● Exercise prompt:
Would you repeat the listing exactly, without any of its images?

● Data shown:
▬▬▬
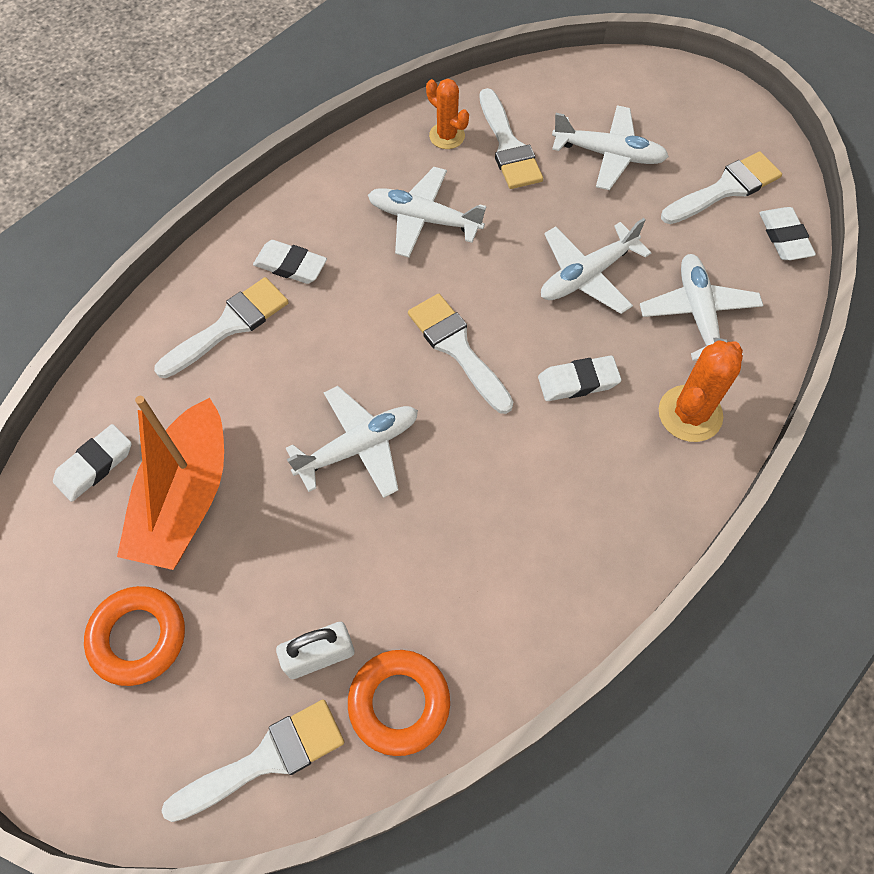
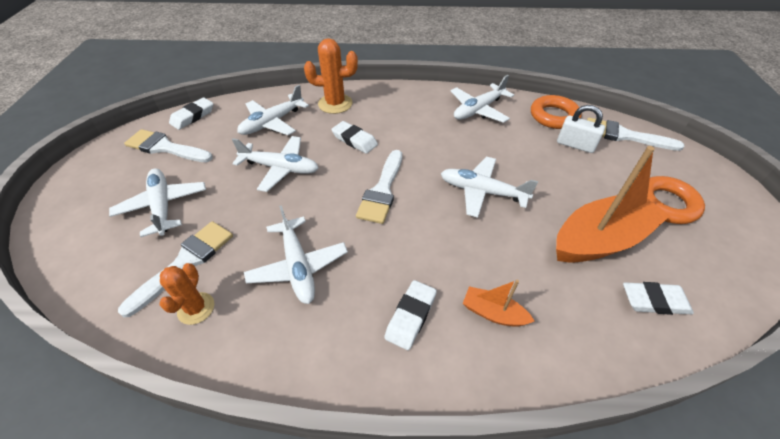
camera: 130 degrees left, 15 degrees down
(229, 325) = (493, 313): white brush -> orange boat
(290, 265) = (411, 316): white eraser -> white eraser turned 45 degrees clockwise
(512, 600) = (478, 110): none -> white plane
▬▬▬
● Expected answer:
camera: 130 degrees left, 15 degrees down
(229, 325) = (493, 313): white brush -> orange boat
(290, 265) = (411, 316): white eraser -> white eraser turned 45 degrees clockwise
(512, 600) = (478, 110): none -> white plane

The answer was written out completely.